▶ [PROBLEM TO SOLVE]: Given the material below, output exactly the lines from the line with "pink brick E3" to the line with "grey brick E8", both ends included, and no other lines.

══ PROVIDED DATA

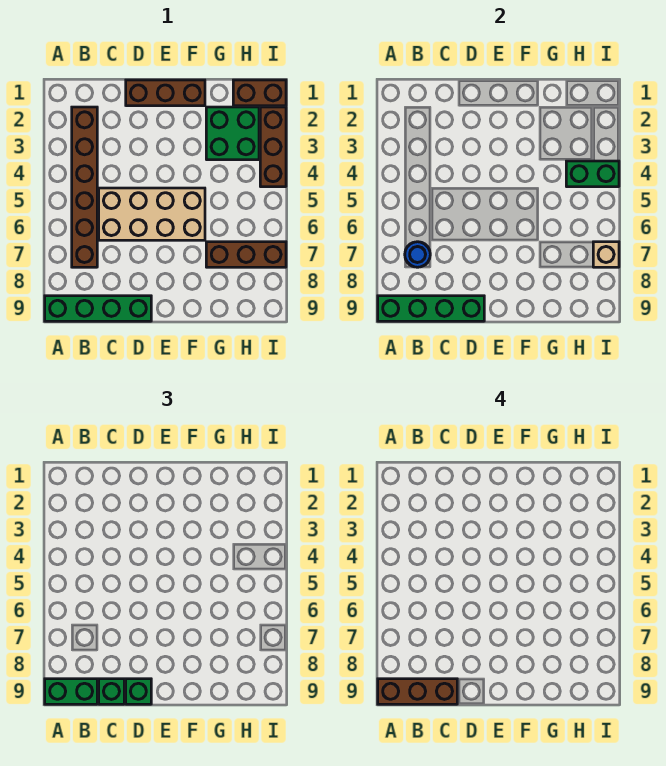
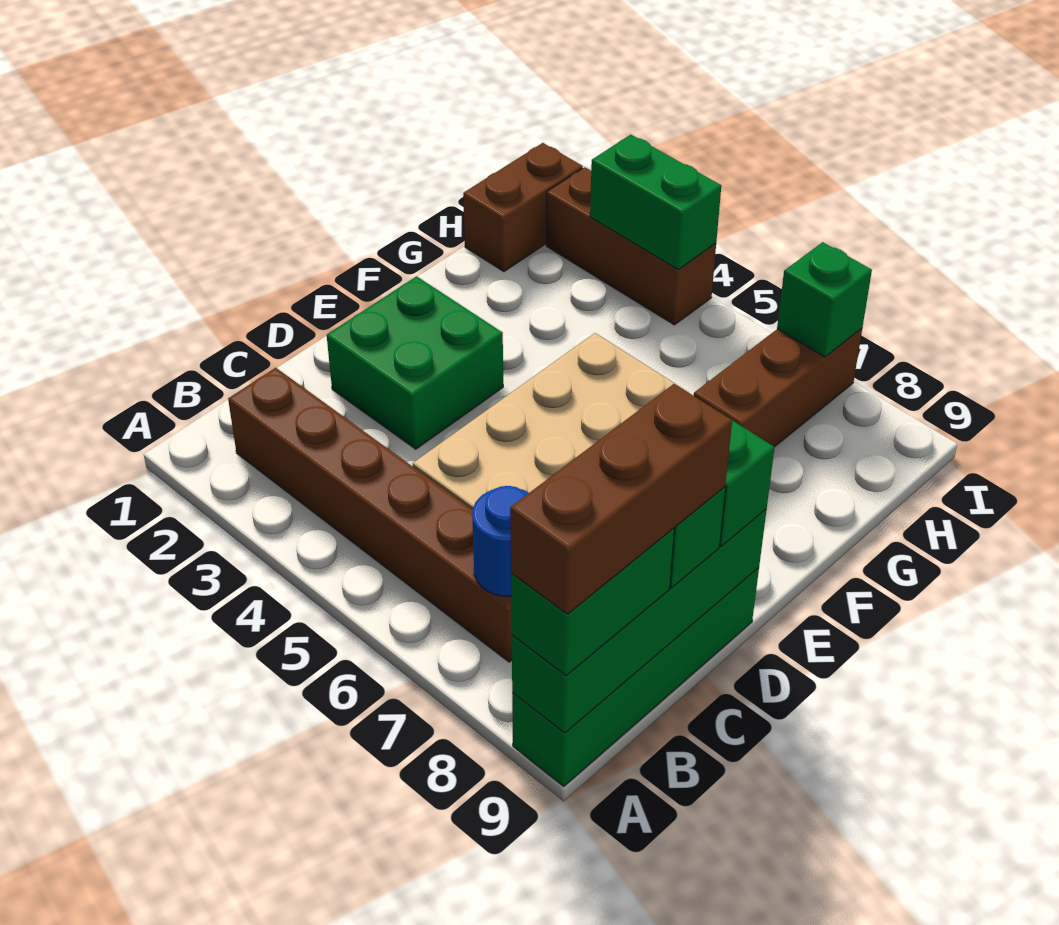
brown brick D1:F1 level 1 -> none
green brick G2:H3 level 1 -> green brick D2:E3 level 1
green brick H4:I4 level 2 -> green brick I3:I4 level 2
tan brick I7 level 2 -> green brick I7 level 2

════
══ PROVIDED DATA

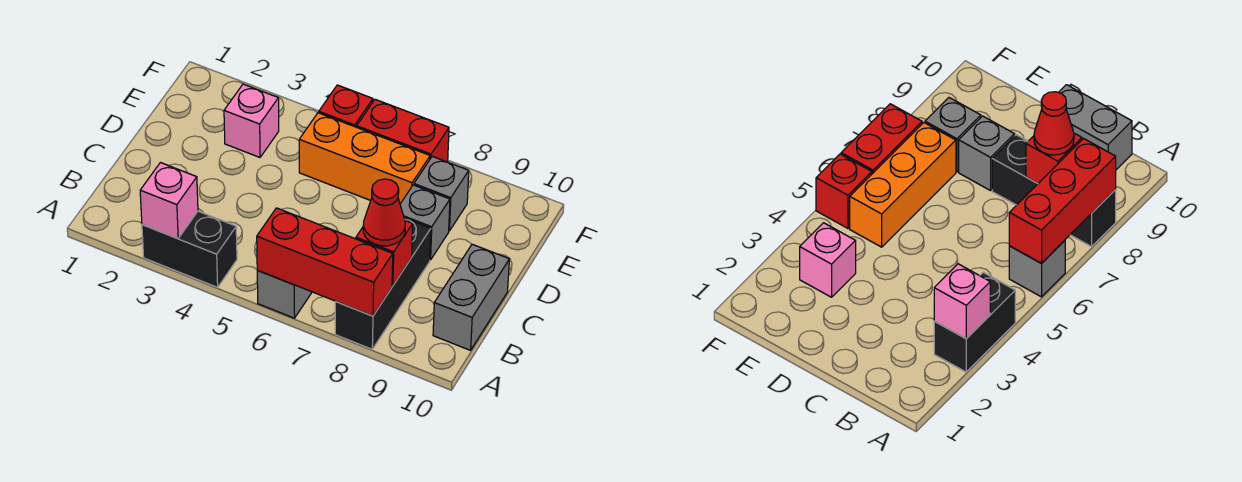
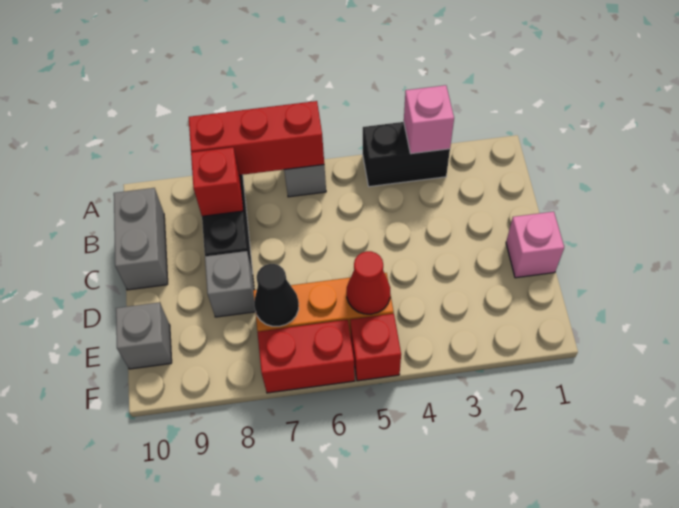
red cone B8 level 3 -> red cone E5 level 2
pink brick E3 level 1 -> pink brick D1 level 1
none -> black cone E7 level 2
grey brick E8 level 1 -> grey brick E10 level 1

════

▶ [ANSWER SPACE]:
pink brick E3 level 1 -> pink brick D1 level 1
none -> black cone E7 level 2
grey brick E8 level 1 -> grey brick E10 level 1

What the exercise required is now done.